YOUR INSTRUCTIONS:
Please retype the entries exactly as they stand, leaving out any pictures.

** DATA FOR REVIEW follows **

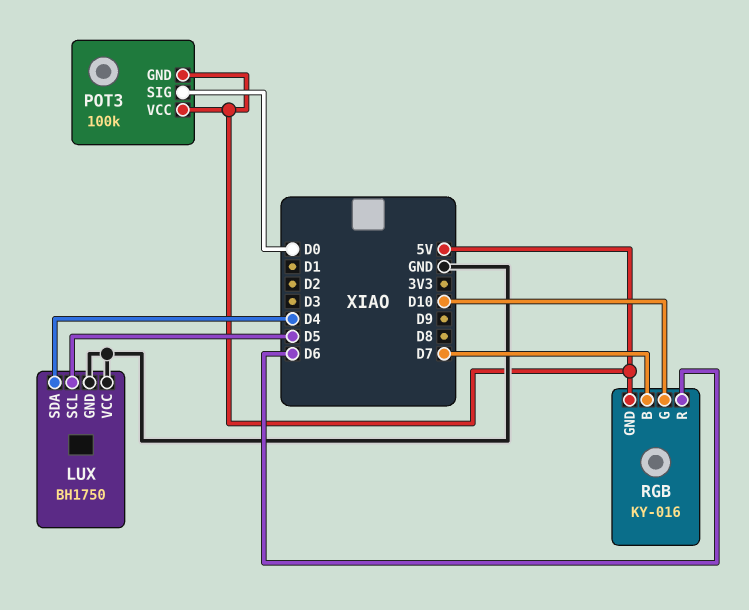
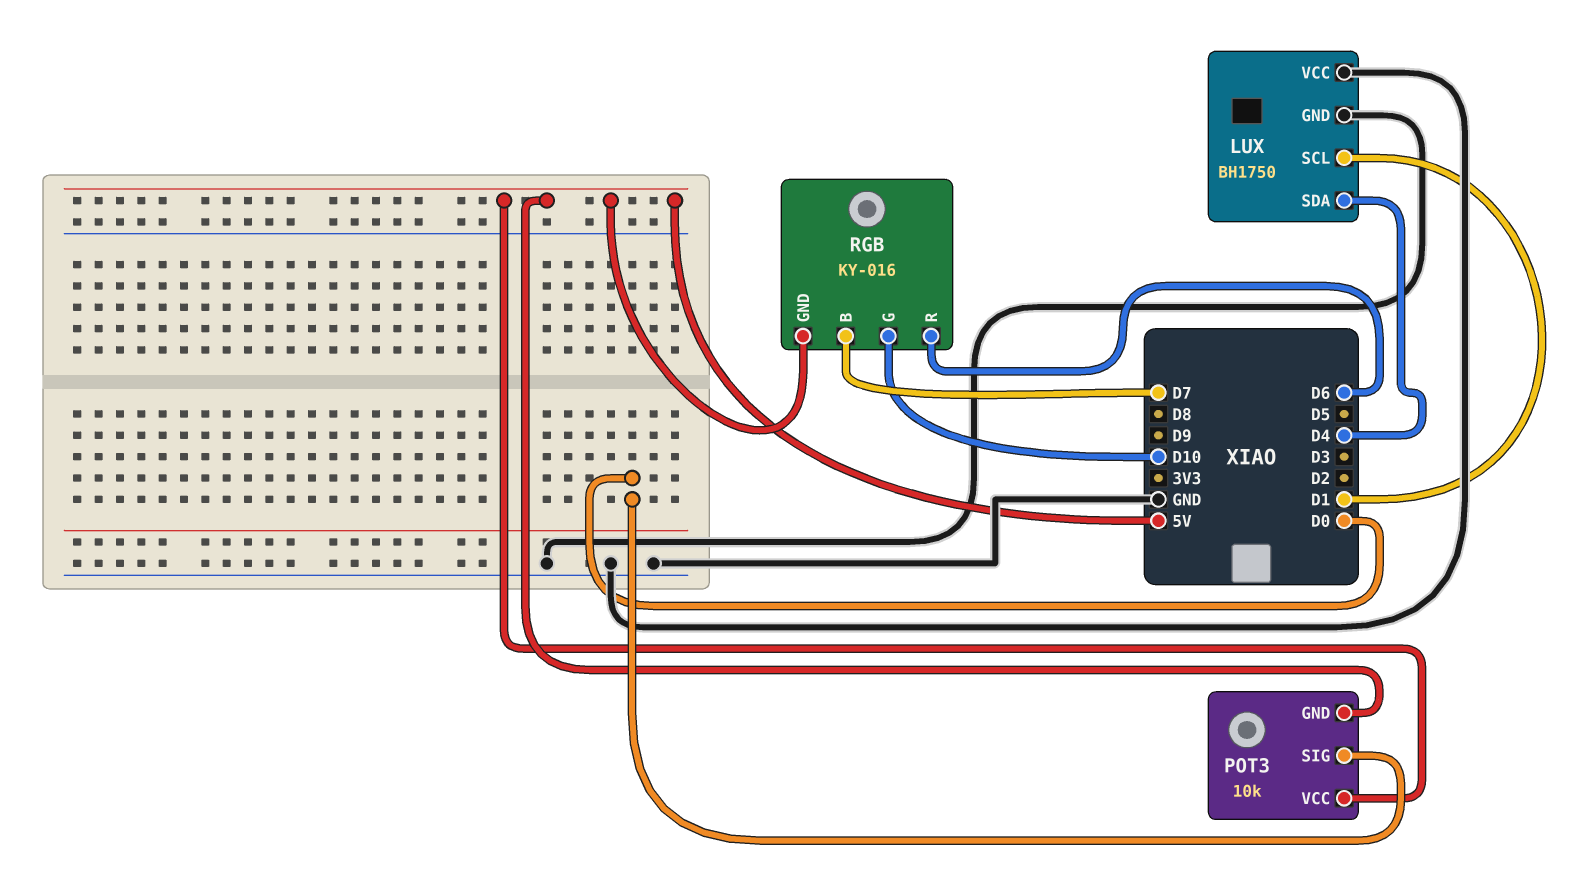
LUX pin SCL: D5 -> D1
POT3: 100k -> 10k

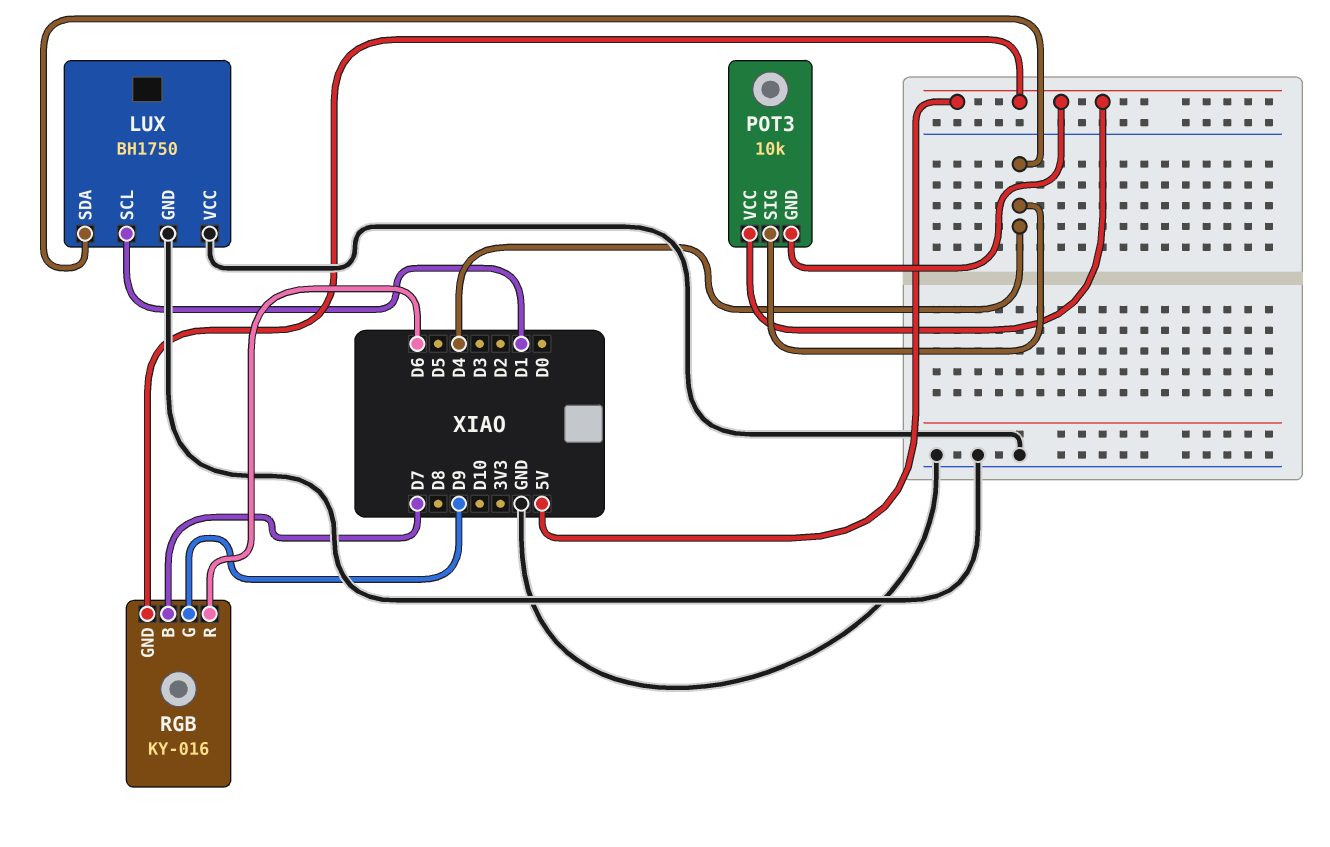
POT3 pin SIG: D0 -> D4
RGB pin G: D10 -> D9

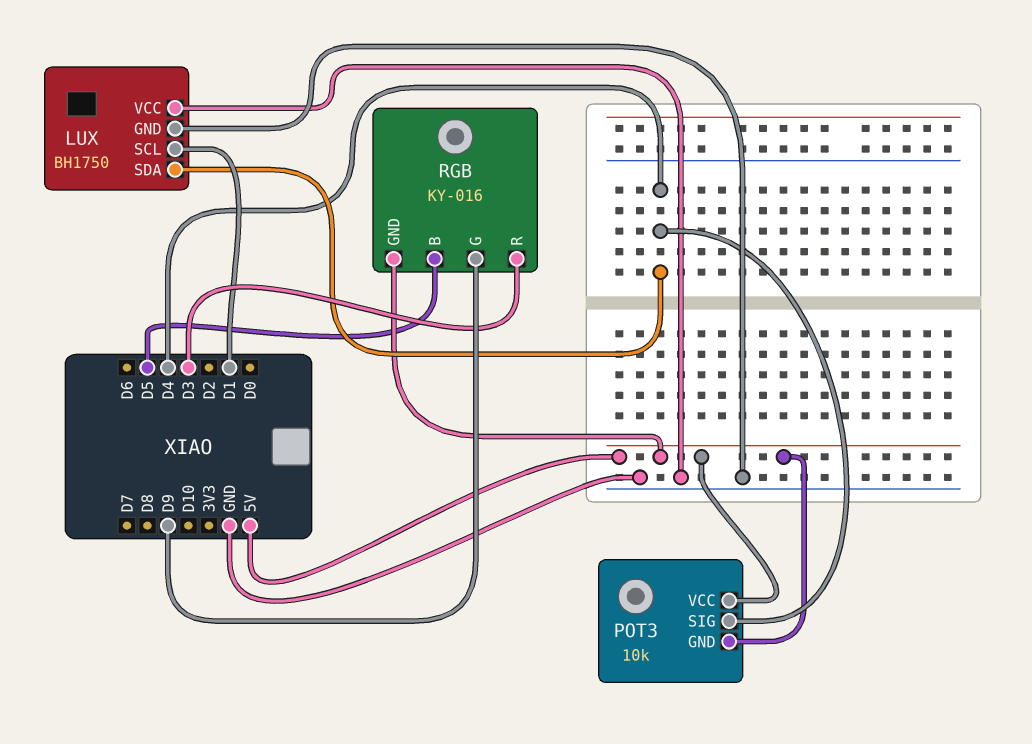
RGB pin B: D7 -> D5
RGB pin R: D6 -> D3

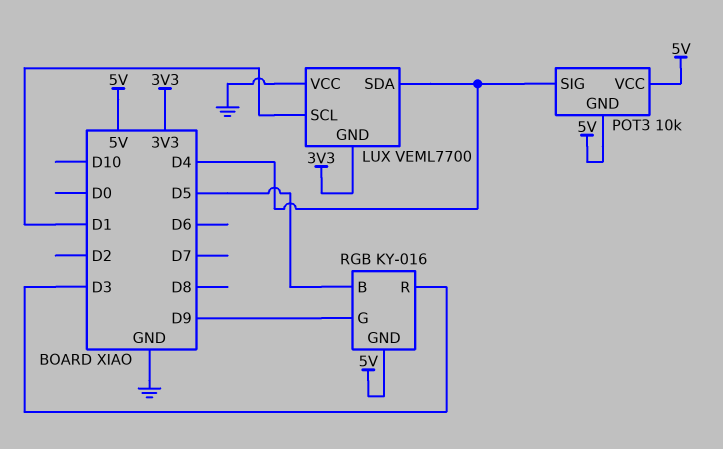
LUX: BH1750 -> VEML7700
LUX pin GND: GND -> 3V3

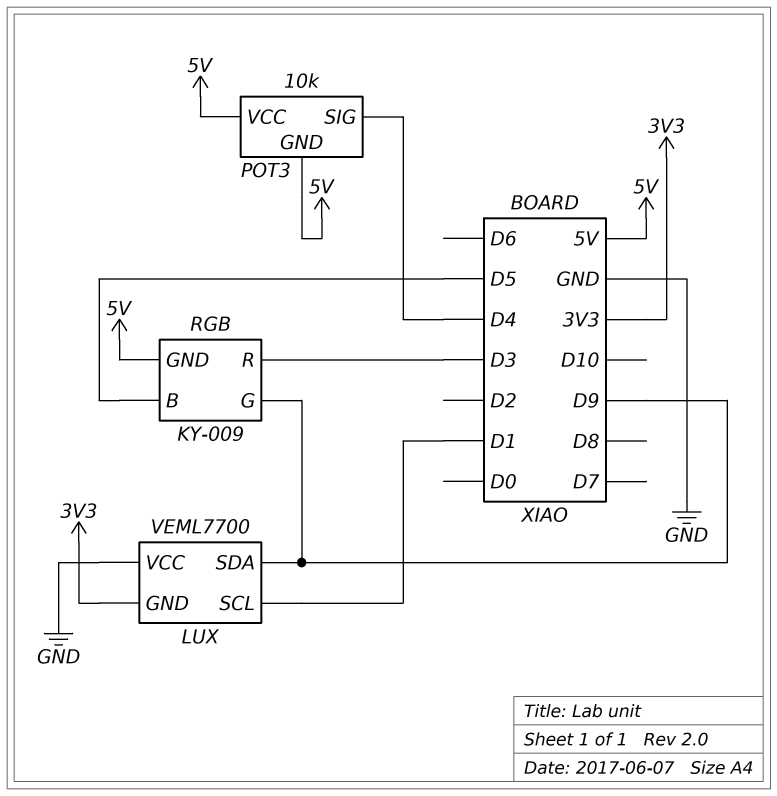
LUX pin SDA: D4 -> D9
RGB: KY-016 -> KY-009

** End of DATA FOR REVIEW **

RESULT FOR THIS TASK:
LUX pin SCL: D5 -> D1
POT3: 100k -> 10k

POT3 pin SIG: D0 -> D4
RGB pin G: D10 -> D9

RGB pin B: D7 -> D5
RGB pin R: D6 -> D3

LUX: BH1750 -> VEML7700
LUX pin GND: GND -> 3V3

LUX pin SDA: D4 -> D9
RGB: KY-016 -> KY-009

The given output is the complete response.